- THE EXERCISE -
Copy the entries below from the line with "red triangle: moved 7 px down" to the line with "pink rectangle: moved 3 px right, 3 px up", including both of those lines. Leave the pictures out of your copy.

- SUPPLIED INFORMATION -
- - - -
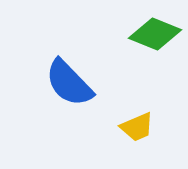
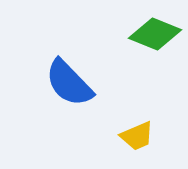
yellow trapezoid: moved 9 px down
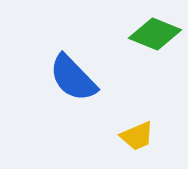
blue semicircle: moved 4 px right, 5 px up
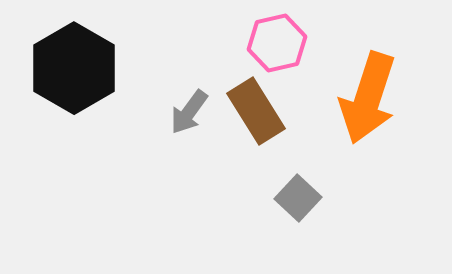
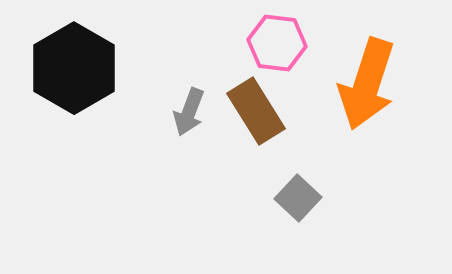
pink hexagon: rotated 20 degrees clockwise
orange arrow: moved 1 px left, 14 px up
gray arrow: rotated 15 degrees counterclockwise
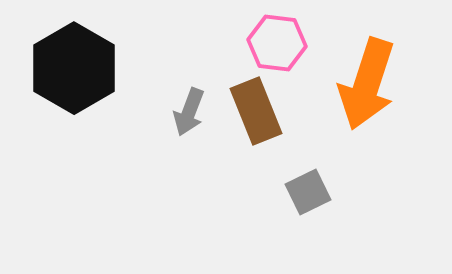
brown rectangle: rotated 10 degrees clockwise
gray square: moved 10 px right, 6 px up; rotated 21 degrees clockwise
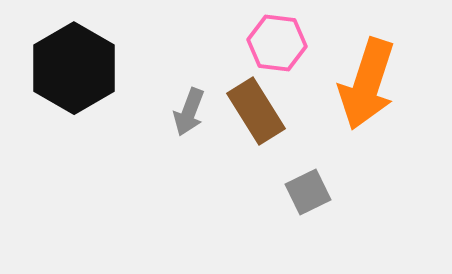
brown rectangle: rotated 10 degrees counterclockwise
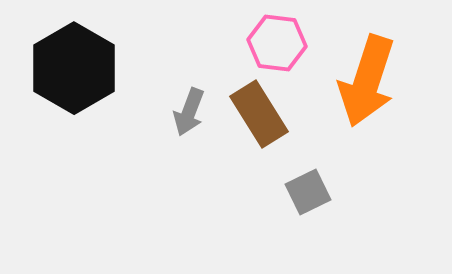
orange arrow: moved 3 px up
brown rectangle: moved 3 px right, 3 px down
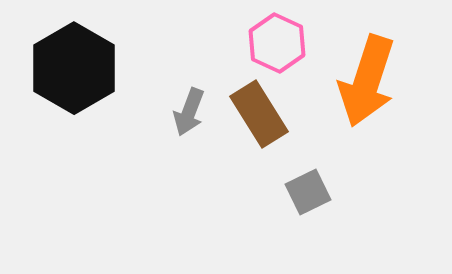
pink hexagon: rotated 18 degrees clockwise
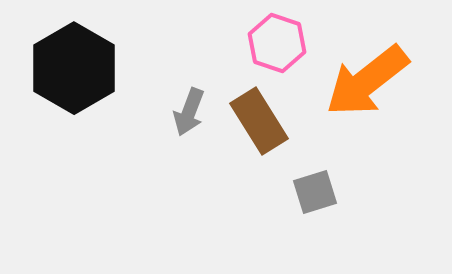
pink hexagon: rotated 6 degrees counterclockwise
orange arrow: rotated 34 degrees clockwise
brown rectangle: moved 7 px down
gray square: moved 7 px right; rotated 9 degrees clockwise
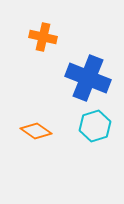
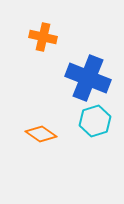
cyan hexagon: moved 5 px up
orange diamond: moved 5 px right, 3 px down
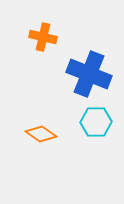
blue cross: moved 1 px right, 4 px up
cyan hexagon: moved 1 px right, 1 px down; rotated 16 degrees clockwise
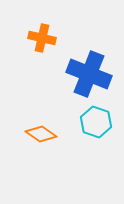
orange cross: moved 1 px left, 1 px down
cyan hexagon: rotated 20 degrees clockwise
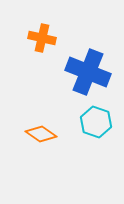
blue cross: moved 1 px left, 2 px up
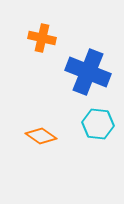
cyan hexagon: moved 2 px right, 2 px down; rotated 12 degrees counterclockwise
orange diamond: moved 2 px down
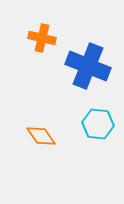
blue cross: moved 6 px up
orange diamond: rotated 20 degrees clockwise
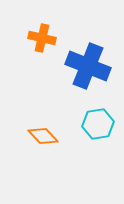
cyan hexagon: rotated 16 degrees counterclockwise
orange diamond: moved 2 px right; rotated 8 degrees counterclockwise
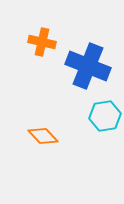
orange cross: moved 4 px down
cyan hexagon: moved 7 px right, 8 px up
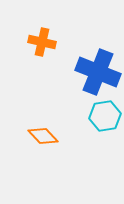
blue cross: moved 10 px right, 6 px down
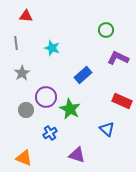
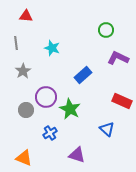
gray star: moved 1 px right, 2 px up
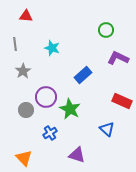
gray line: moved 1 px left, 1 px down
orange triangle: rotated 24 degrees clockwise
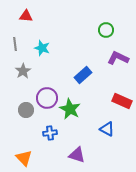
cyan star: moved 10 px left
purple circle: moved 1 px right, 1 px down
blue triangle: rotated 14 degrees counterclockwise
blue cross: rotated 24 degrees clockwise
- - - -
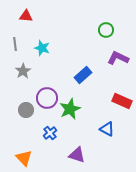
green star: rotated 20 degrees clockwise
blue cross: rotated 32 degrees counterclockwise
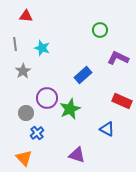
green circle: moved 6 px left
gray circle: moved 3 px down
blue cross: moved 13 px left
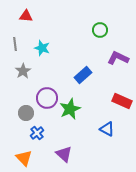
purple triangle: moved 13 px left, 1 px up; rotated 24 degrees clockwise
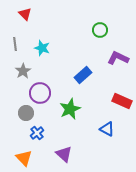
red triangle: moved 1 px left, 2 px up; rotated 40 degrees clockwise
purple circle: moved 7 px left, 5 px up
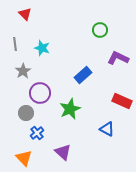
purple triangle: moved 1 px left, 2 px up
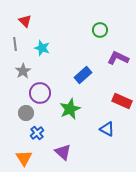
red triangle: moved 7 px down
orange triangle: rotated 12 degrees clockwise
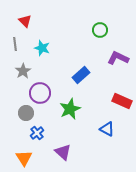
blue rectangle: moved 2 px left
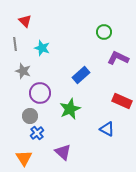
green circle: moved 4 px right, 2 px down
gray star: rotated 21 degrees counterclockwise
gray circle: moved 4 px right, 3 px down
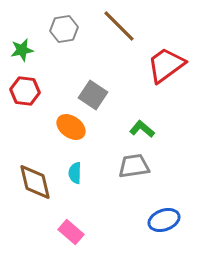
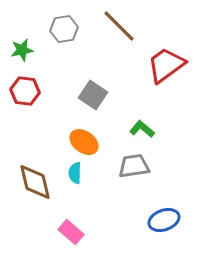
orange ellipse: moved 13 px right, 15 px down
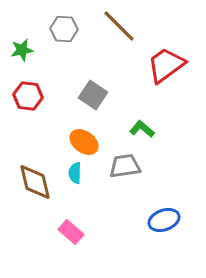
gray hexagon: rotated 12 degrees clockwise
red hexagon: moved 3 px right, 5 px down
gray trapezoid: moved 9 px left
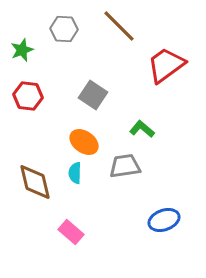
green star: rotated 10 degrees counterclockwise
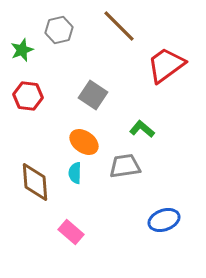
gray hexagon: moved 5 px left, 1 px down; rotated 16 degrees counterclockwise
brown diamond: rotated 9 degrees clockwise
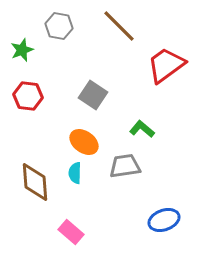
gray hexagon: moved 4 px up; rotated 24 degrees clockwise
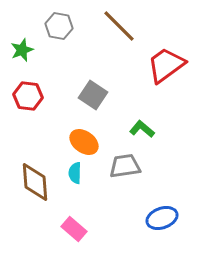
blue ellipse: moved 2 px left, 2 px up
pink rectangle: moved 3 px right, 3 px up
- - - -
- COMPLETED EXERCISE -
red triangle: moved 7 px down
orange triangle: rotated 12 degrees clockwise
blue rectangle: moved 2 px left
green circle: moved 4 px right, 2 px down
gray star: rotated 21 degrees counterclockwise
gray circle: moved 4 px right, 3 px down
orange ellipse: moved 13 px right, 15 px down
gray hexagon: rotated 12 degrees clockwise
red hexagon: moved 3 px right, 5 px down
gray trapezoid: moved 9 px left
green star: rotated 10 degrees counterclockwise
gray hexagon: moved 5 px left, 1 px down; rotated 16 degrees counterclockwise
brown diamond: rotated 9 degrees clockwise
gray hexagon: moved 4 px up; rotated 24 degrees clockwise
blue ellipse: moved 2 px left, 2 px up
pink rectangle: moved 3 px right, 3 px up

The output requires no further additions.